[[ DATA EXTRACT open ]]

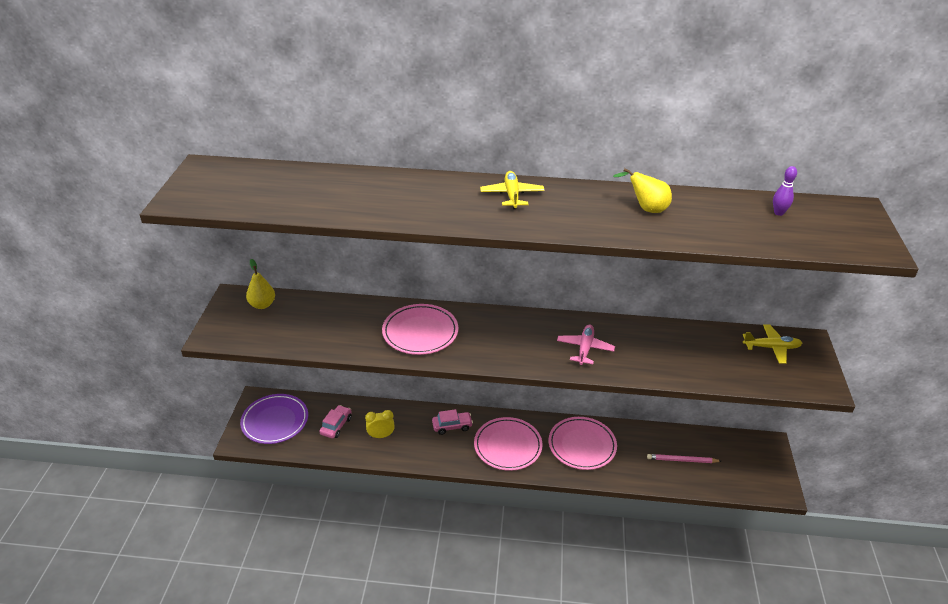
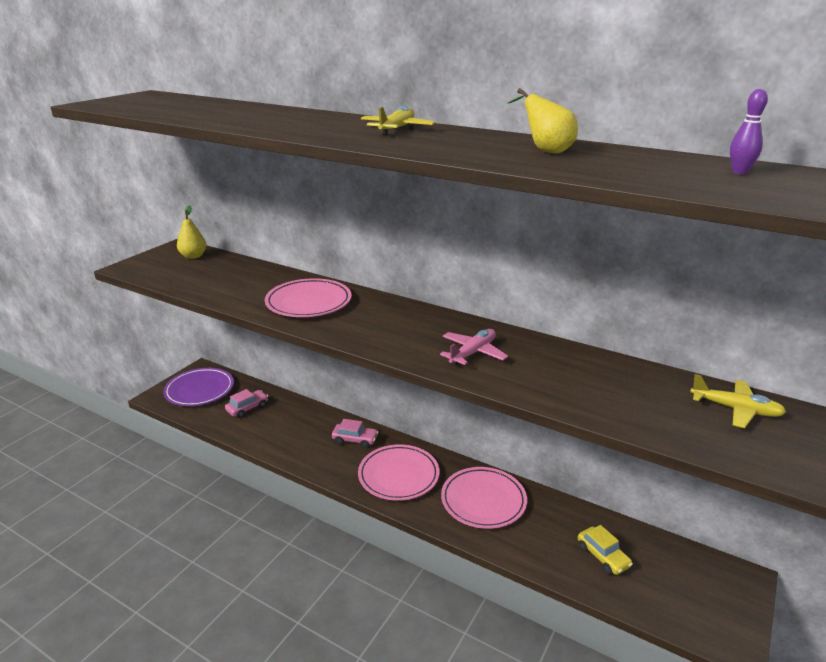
camera: 25 degrees right, 10 degrees down
(381, 436) = (280, 428): yellow clock -> none
(682, 460) = (602, 556): pink pencil -> yellow car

[[ DATA EXTRACT closed ]]

* _EXERCISE_
Copy each line of the listing exactly, skipping any picture.

* _ANSWER SPACE_
camera: 25 degrees right, 10 degrees down
(381, 436) = (280, 428): yellow clock -> none
(682, 460) = (602, 556): pink pencil -> yellow car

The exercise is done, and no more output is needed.